WHAT TO WORK ON
The answer must consist of each line below that holds the word "XSHUT", copied as it stands.

- - -

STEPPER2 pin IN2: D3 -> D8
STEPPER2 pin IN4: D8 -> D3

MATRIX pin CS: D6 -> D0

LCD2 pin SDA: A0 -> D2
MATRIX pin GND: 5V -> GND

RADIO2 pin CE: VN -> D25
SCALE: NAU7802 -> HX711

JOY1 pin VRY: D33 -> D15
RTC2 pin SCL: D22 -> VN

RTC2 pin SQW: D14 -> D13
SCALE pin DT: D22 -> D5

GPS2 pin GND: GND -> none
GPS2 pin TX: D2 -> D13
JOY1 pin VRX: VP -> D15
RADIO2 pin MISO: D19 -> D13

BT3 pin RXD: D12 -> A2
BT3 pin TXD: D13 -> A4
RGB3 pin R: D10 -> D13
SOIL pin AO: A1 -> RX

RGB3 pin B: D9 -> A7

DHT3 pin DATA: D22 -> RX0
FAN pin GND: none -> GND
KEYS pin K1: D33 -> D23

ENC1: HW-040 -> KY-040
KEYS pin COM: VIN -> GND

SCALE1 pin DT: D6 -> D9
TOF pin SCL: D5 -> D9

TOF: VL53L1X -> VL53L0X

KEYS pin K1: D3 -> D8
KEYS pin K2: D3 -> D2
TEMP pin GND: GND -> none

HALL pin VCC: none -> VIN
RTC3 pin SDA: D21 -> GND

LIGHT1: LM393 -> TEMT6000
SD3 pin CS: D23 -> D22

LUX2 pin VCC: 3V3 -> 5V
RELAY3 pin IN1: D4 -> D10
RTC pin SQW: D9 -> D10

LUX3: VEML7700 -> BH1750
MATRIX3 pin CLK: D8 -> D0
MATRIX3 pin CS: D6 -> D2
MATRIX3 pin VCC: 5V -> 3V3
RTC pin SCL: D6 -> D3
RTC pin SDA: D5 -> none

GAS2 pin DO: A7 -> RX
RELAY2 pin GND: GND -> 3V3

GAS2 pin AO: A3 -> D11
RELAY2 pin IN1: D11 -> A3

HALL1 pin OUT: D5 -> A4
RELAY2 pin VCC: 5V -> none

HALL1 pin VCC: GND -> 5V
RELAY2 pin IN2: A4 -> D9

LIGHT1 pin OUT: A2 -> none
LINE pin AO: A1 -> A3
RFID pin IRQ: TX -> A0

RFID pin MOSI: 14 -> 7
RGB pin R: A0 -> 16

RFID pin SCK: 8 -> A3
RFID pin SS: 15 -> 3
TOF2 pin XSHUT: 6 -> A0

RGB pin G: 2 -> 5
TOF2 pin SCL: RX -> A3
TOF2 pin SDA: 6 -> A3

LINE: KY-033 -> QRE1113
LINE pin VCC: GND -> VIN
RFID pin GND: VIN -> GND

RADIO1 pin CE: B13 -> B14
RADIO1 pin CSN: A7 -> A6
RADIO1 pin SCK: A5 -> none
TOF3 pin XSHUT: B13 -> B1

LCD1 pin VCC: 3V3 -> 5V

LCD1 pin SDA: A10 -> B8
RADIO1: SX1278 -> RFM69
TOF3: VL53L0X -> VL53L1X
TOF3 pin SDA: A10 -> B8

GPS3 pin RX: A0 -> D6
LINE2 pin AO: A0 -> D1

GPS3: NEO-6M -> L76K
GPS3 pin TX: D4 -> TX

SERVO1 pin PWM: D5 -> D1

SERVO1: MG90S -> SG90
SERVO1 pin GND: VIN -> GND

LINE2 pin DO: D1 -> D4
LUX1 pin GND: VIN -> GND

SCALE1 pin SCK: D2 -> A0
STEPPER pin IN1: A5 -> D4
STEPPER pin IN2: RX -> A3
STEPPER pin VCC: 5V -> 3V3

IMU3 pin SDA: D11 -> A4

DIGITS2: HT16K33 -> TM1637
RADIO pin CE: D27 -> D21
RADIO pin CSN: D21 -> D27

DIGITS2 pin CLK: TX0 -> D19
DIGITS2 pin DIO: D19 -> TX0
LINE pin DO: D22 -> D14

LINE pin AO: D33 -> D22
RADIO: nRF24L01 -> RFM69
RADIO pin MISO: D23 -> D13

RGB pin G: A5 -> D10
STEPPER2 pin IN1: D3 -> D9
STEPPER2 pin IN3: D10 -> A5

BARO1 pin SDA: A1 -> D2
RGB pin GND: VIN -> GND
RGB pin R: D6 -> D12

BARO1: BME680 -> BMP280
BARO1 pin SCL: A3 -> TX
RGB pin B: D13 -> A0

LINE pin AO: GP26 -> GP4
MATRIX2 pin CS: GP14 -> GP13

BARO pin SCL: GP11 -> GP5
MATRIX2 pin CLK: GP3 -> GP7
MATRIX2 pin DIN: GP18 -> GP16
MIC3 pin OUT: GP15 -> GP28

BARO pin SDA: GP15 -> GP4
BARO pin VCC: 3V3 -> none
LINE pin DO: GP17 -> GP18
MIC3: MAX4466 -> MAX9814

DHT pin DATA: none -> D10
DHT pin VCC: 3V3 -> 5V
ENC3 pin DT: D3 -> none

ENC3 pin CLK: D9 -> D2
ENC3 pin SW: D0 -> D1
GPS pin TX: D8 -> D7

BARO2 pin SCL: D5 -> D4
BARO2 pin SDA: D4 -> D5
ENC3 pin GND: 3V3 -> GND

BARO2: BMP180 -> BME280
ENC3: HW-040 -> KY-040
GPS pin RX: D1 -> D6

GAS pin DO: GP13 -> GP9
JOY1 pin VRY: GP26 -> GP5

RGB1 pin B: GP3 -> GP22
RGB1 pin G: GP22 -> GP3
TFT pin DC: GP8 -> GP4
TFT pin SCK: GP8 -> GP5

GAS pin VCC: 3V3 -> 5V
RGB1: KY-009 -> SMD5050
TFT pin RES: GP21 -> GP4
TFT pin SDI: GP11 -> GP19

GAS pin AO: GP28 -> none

- - -

THE ANSWER
TOF2 pin XSHUT: 6 -> A0
TOF3 pin XSHUT: B13 -> B1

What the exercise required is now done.